:: Activity ::
Exactly the lines starting at the line containing "none -> lime brick G6:G7 level 2" and ending at the line containing "orange brick C2:C4" are to be written out from the listing below, both included.

Start of Source material

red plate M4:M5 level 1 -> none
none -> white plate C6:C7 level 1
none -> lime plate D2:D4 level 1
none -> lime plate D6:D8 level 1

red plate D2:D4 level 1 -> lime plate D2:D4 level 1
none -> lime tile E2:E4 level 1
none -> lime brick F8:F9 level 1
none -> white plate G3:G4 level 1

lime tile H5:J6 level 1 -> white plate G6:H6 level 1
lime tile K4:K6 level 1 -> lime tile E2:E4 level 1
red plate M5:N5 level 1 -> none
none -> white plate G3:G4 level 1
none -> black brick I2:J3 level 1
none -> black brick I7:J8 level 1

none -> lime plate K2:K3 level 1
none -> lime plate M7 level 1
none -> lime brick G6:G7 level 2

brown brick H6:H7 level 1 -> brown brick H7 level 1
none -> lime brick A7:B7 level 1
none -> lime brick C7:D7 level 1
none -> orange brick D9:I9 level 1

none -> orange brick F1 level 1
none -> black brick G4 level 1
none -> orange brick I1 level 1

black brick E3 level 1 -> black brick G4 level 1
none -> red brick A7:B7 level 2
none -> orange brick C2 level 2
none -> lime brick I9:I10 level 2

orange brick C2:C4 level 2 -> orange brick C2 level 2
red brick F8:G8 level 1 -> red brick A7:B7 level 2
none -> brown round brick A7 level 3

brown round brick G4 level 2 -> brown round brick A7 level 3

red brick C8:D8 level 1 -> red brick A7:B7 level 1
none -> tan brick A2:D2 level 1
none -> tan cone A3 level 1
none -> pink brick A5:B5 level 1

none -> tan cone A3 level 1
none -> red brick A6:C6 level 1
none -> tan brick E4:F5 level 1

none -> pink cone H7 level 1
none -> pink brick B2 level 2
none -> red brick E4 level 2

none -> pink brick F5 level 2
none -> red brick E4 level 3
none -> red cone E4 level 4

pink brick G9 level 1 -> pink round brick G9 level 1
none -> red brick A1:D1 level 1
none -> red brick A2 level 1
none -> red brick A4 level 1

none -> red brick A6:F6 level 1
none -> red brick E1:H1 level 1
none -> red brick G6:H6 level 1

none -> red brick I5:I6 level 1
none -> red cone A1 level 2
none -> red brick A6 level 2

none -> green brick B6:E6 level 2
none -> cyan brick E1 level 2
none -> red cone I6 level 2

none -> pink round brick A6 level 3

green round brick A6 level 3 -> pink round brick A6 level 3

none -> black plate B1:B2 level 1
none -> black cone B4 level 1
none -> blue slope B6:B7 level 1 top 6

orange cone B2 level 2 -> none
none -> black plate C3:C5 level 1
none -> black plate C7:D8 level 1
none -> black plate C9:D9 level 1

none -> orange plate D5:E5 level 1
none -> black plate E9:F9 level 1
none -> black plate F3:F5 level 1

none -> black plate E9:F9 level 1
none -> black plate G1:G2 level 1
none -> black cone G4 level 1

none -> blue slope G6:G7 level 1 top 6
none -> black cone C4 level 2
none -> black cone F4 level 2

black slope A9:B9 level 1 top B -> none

End of Source material

:: Solution for this problem ::
none -> lime brick G6:G7 level 2

brown brick H6:H7 level 1 -> brown brick H7 level 1
none -> lime brick A7:B7 level 1
none -> lime brick C7:D7 level 1
none -> orange brick D9:I9 level 1

none -> orange brick F1 level 1
none -> black brick G4 level 1
none -> orange brick I1 level 1

black brick E3 level 1 -> black brick G4 level 1
none -> red brick A7:B7 level 2
none -> orange brick C2 level 2
none -> lime brick I9:I10 level 2

orange brick C2:C4 level 2 -> orange brick C2 level 2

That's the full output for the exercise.